[[ Input data open ]]

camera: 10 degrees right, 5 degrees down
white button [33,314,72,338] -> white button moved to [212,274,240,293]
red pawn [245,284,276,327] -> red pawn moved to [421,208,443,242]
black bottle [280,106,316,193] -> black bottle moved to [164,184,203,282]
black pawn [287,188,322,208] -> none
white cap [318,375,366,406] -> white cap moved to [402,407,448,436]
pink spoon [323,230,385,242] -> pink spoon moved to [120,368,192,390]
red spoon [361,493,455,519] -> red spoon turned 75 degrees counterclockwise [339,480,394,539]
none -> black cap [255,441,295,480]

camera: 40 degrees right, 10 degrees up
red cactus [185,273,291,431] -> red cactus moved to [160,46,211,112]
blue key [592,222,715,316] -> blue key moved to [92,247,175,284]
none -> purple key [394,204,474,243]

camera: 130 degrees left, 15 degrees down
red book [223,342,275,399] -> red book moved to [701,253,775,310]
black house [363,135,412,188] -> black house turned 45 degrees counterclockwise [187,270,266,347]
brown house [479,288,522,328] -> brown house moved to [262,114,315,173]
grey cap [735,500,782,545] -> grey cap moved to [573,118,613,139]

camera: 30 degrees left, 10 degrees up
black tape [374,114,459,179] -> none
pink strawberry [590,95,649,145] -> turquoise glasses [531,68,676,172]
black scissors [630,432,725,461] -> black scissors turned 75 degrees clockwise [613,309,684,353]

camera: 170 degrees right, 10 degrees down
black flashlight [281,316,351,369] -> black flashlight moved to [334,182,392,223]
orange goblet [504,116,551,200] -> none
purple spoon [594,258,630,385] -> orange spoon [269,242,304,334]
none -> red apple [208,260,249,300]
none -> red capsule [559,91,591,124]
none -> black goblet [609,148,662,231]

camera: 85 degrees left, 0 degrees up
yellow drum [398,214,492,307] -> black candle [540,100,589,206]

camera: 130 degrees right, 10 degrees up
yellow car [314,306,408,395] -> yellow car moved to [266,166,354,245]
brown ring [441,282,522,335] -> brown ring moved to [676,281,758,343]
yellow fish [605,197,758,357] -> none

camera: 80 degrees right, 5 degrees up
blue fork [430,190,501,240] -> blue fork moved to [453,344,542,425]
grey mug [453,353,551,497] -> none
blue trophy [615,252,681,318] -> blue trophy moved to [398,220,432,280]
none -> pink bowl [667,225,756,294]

[[ Input data closed ]]

**Brief**
The lines to copy run from the first line of the entries to the line containing "blue key [592,222,715,316]"; copy them exactly and output nothing else.

**Task output**
camera: 10 degrees right, 5 degrees down
white button [33,314,72,338] -> white button moved to [212,274,240,293]
red pawn [245,284,276,327] -> red pawn moved to [421,208,443,242]
black bottle [280,106,316,193] -> black bottle moved to [164,184,203,282]
black pawn [287,188,322,208] -> none
white cap [318,375,366,406] -> white cap moved to [402,407,448,436]
pink spoon [323,230,385,242] -> pink spoon moved to [120,368,192,390]
red spoon [361,493,455,519] -> red spoon turned 75 degrees counterclockwise [339,480,394,539]
none -> black cap [255,441,295,480]

camera: 40 degrees right, 10 degrees up
red cactus [185,273,291,431] -> red cactus moved to [160,46,211,112]
blue key [592,222,715,316] -> blue key moved to [92,247,175,284]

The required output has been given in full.